**Stated exercise**
Locate every line below that contains the word "salmon", treating uppercase and lowercase as distinct, and copy each such line in full.

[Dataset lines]
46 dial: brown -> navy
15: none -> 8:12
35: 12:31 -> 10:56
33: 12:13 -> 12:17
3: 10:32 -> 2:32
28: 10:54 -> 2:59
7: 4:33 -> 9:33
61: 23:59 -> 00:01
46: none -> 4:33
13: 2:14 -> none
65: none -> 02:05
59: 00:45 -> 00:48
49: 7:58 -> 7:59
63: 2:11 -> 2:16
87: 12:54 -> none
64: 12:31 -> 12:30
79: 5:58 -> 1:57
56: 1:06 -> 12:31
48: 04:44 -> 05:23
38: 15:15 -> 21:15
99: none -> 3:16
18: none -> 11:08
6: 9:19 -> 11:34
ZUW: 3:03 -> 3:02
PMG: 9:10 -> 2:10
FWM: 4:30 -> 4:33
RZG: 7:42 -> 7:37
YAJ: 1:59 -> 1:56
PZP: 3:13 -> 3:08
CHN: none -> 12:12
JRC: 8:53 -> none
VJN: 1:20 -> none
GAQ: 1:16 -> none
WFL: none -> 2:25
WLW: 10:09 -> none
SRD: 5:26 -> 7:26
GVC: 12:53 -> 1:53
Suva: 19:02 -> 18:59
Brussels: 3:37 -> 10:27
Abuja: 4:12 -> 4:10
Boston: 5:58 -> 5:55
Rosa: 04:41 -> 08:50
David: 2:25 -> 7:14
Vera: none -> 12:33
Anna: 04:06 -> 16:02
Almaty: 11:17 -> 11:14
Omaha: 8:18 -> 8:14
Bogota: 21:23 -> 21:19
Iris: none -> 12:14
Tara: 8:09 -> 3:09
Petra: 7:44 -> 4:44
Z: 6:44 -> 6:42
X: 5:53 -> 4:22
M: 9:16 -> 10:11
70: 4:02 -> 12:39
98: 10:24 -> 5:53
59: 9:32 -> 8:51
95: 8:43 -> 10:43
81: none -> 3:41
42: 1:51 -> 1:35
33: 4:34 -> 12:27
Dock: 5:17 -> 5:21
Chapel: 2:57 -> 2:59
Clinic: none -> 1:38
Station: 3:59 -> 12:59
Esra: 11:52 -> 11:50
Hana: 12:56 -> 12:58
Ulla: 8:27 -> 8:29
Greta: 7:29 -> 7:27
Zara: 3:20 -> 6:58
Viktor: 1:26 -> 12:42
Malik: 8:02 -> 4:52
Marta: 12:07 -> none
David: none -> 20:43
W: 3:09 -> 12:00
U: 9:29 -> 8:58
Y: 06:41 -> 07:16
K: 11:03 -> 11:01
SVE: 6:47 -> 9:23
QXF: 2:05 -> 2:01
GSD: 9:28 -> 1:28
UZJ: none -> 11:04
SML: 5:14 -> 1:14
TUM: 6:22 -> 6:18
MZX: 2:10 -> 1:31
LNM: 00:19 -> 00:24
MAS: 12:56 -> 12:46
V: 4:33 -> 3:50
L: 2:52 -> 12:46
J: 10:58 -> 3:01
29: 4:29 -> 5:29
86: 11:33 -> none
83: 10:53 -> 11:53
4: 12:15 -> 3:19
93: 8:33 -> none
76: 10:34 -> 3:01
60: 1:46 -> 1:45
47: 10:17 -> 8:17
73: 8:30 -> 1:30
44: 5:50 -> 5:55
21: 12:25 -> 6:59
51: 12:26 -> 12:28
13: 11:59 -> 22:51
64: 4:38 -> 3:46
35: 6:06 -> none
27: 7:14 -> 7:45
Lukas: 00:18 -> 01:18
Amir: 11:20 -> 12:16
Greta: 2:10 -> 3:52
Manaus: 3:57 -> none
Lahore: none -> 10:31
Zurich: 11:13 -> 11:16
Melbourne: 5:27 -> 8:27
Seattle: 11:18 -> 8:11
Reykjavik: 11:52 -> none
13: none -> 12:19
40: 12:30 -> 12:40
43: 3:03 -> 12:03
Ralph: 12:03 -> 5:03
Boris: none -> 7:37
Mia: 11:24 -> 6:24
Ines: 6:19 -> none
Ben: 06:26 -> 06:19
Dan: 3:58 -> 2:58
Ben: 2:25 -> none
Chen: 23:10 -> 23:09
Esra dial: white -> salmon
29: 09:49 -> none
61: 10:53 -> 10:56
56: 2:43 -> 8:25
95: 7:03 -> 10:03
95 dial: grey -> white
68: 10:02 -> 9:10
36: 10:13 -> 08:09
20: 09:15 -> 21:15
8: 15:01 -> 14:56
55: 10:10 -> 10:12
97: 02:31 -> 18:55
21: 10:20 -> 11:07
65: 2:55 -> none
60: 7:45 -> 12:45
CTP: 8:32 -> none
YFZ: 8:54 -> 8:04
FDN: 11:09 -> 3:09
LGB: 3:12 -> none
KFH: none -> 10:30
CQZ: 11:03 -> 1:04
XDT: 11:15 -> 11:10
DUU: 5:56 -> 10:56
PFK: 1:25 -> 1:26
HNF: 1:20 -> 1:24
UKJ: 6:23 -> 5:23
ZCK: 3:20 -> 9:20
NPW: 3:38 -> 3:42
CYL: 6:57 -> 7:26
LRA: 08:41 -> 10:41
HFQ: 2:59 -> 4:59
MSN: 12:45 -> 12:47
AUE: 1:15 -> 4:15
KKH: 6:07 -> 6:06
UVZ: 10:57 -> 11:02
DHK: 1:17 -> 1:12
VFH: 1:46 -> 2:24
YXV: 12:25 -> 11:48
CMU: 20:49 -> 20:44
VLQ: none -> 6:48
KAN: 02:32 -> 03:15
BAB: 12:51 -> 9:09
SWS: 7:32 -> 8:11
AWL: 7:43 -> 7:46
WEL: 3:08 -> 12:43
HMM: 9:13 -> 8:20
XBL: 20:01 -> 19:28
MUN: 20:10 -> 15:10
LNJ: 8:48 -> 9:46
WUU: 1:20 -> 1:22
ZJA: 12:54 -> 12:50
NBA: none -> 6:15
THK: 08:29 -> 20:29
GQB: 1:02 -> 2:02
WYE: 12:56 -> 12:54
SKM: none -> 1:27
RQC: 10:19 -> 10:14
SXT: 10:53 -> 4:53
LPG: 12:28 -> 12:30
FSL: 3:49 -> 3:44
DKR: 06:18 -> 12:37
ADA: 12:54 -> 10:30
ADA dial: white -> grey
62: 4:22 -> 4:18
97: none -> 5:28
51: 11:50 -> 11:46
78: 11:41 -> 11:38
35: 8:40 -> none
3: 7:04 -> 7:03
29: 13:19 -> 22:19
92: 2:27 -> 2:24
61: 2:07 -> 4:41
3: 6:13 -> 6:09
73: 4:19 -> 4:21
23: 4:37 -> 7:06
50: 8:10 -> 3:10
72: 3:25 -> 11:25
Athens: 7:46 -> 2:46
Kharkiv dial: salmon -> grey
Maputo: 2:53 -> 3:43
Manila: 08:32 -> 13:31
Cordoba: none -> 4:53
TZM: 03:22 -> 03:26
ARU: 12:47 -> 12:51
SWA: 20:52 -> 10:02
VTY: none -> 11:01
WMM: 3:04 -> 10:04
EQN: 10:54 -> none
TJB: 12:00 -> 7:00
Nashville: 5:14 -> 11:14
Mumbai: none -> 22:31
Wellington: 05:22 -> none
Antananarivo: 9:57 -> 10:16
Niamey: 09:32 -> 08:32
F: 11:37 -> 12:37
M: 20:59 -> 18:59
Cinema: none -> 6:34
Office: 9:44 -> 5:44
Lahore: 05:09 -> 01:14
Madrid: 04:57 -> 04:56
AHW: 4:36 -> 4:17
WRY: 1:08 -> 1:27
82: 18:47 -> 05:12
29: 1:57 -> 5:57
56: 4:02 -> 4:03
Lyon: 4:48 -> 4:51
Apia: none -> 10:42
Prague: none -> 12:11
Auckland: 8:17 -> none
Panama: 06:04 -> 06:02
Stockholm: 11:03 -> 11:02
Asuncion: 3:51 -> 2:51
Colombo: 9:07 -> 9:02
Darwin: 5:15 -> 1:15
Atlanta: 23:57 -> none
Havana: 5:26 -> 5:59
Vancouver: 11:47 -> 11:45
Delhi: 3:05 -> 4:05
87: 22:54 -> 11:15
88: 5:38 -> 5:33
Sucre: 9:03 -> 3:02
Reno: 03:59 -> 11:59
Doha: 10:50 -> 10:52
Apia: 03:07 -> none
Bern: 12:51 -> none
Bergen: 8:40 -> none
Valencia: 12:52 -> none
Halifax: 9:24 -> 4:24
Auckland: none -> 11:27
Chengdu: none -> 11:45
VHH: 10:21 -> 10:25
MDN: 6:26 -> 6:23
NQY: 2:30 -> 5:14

**Task solution**
Esra dial: white -> salmon
Kharkiv dial: salmon -> grey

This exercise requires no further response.